How to complete this task -
Look through the entries below for the line that contains "cyan 1x2 plate [104,149,184,216]", then set down that line and each one after it exactly, through the last.

================

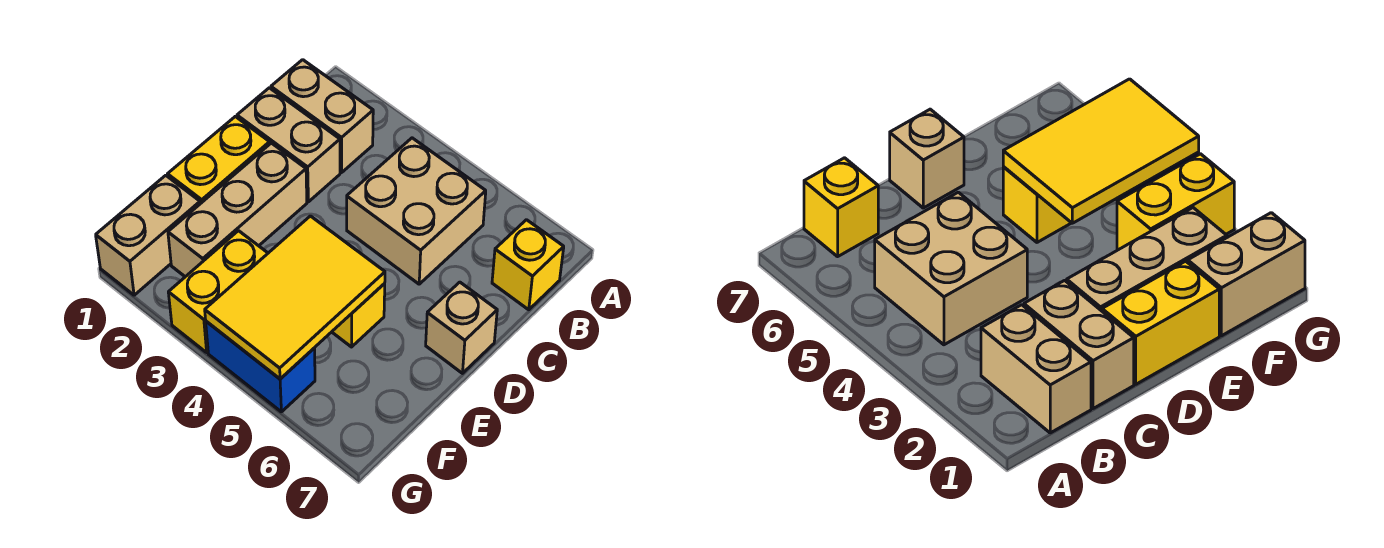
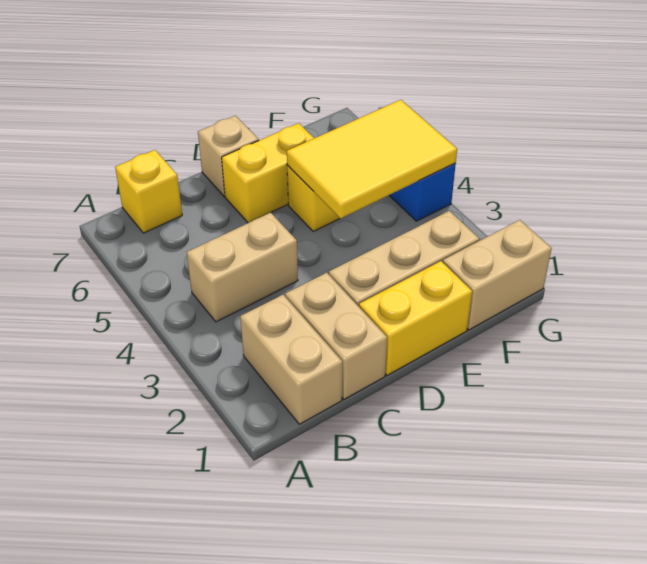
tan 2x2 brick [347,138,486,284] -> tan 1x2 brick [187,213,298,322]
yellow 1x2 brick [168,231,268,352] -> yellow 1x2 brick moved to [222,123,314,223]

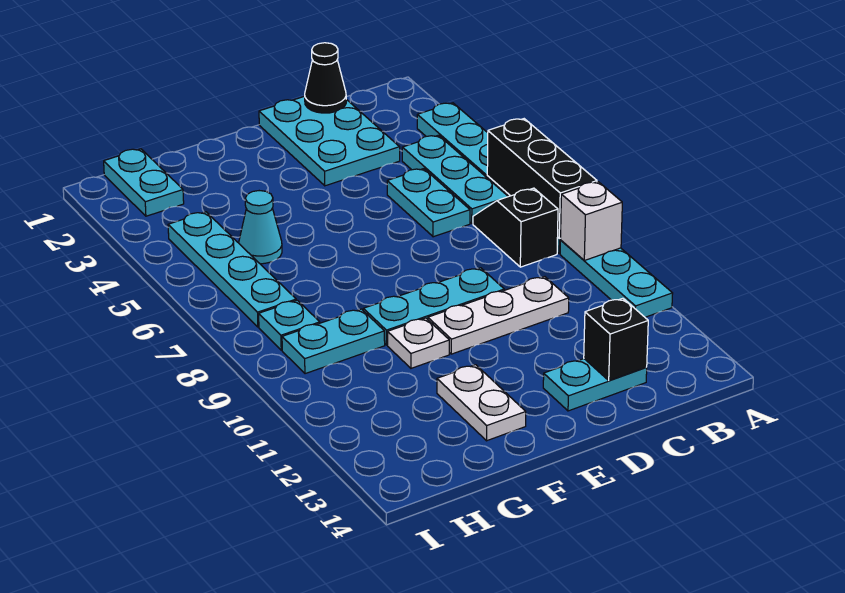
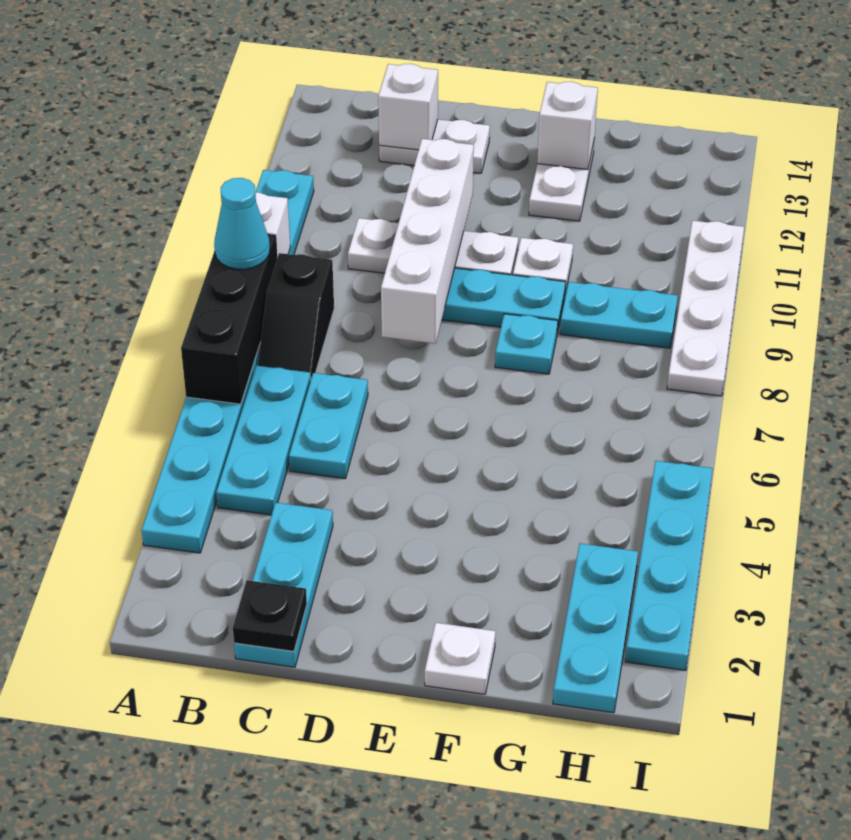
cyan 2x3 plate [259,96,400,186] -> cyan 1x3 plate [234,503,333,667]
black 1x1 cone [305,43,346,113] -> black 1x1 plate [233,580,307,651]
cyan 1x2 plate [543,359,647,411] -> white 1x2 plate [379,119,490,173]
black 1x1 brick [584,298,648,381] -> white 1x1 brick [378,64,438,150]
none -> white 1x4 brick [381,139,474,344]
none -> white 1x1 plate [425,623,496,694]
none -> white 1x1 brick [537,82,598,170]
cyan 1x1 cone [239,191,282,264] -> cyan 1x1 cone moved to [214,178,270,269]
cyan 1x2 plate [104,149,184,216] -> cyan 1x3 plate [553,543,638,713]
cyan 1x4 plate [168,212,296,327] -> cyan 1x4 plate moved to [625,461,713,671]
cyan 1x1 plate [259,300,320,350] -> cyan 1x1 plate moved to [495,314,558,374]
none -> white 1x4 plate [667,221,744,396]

================

Finished task -
cyan 1x2 plate [104,149,184,216] -> cyan 1x3 plate [553,543,638,713]
cyan 1x4 plate [168,212,296,327] -> cyan 1x4 plate moved to [625,461,713,671]
cyan 1x1 plate [259,300,320,350] -> cyan 1x1 plate moved to [495,314,558,374]
none -> white 1x4 plate [667,221,744,396]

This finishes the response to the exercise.